Below are lines of data, and only some are wanted. Please repeat exactly those from the line that has "J1 pin 1: SIG18 -> SIG9" through the line that has "U2: TLP281 -> EL817".

**Exercise data:**
====================

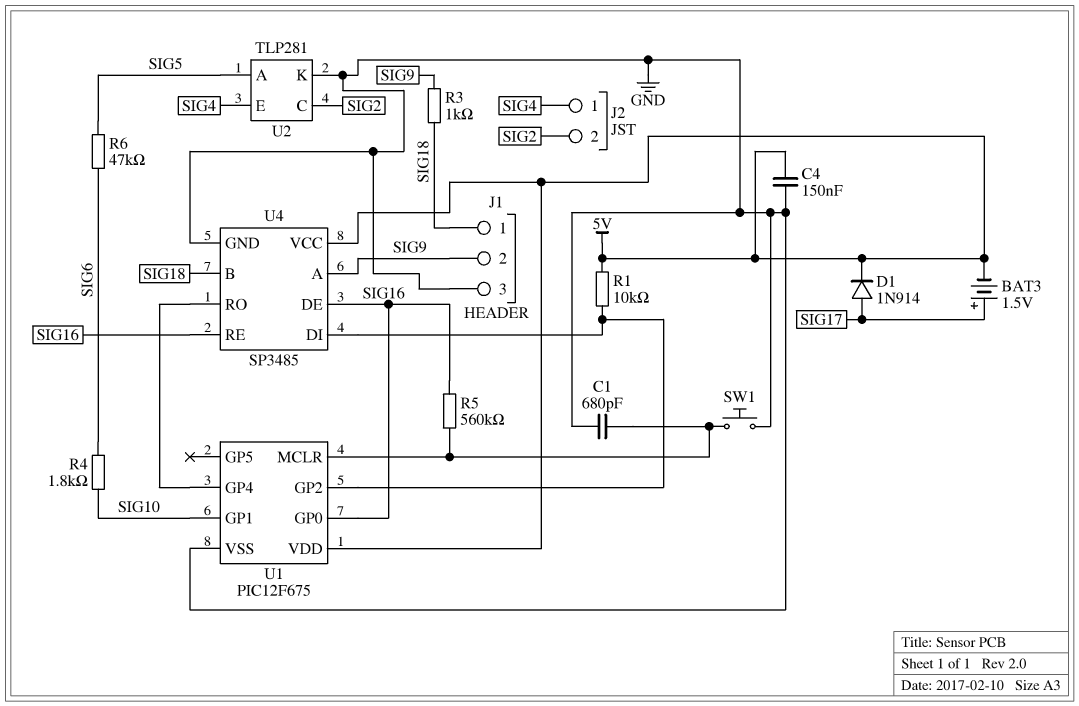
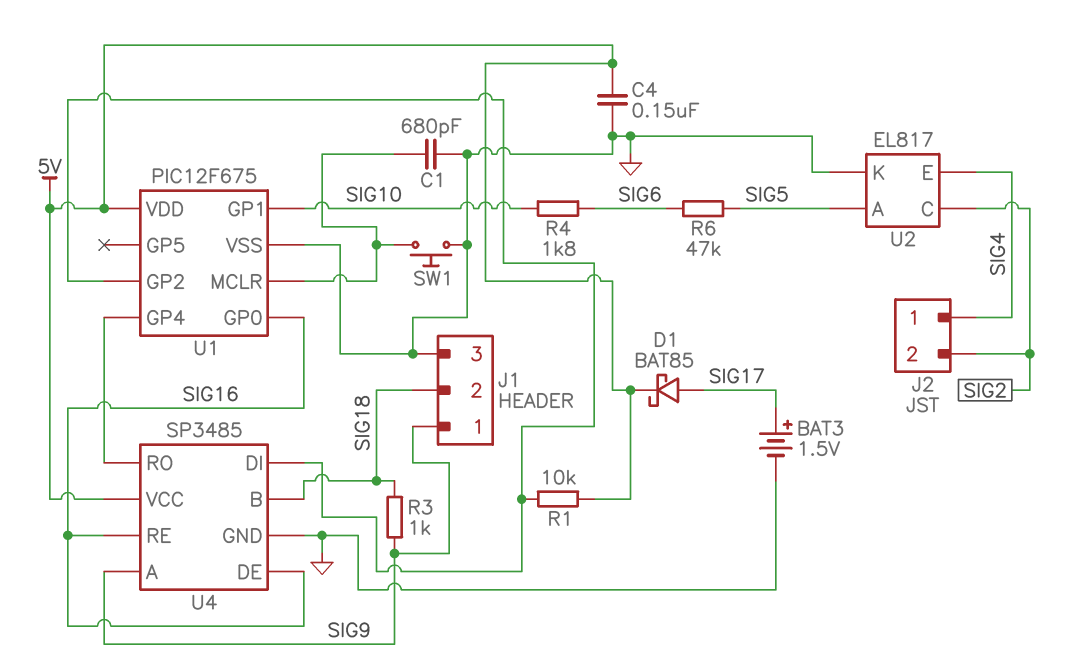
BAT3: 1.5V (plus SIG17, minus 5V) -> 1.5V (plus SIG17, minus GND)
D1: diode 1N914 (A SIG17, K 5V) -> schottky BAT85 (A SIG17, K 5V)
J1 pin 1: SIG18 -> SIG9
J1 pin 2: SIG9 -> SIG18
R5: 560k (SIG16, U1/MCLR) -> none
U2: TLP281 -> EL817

====================

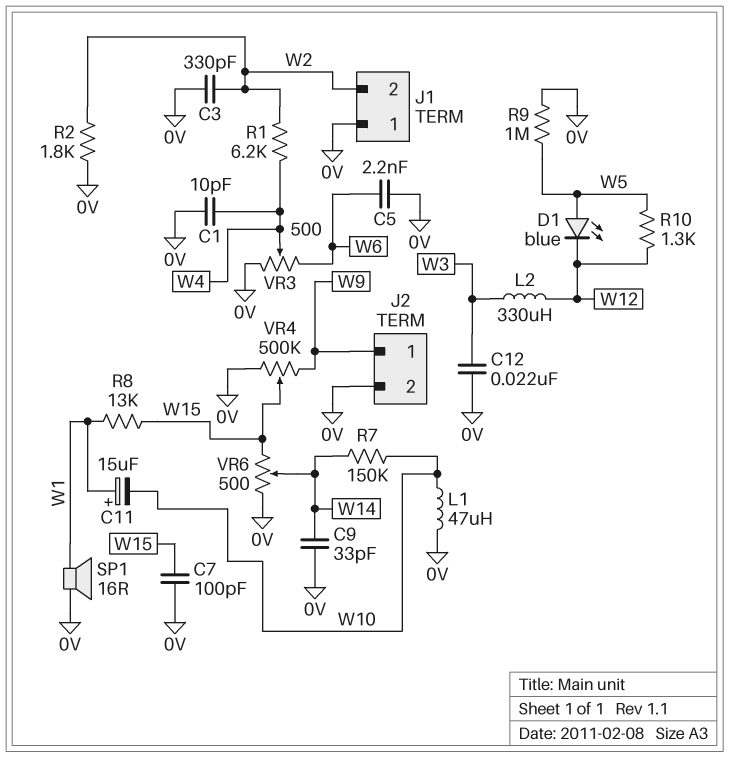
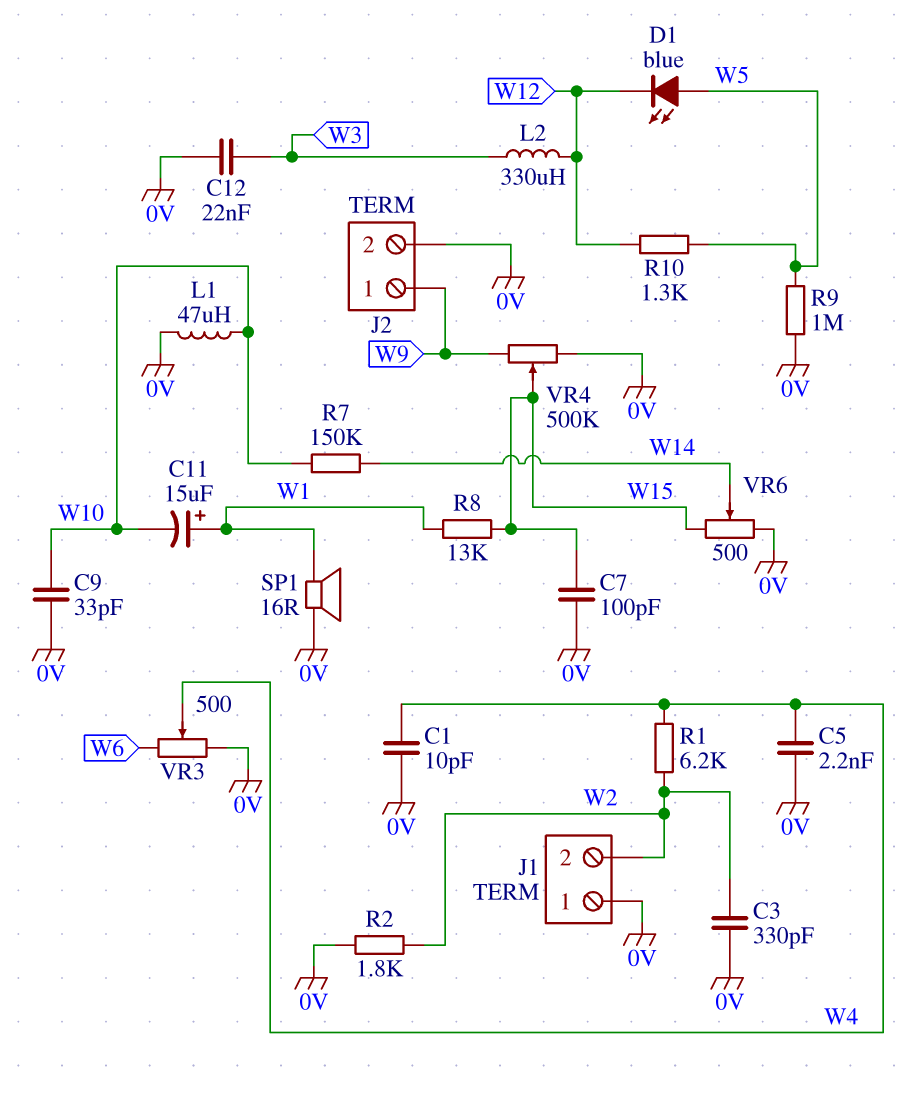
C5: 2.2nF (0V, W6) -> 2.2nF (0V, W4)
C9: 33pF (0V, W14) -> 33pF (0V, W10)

====================

**Task solution:**
J1 pin 1: SIG18 -> SIG9
J1 pin 2: SIG9 -> SIG18
R5: 560k (SIG16, U1/MCLR) -> none
U2: TLP281 -> EL817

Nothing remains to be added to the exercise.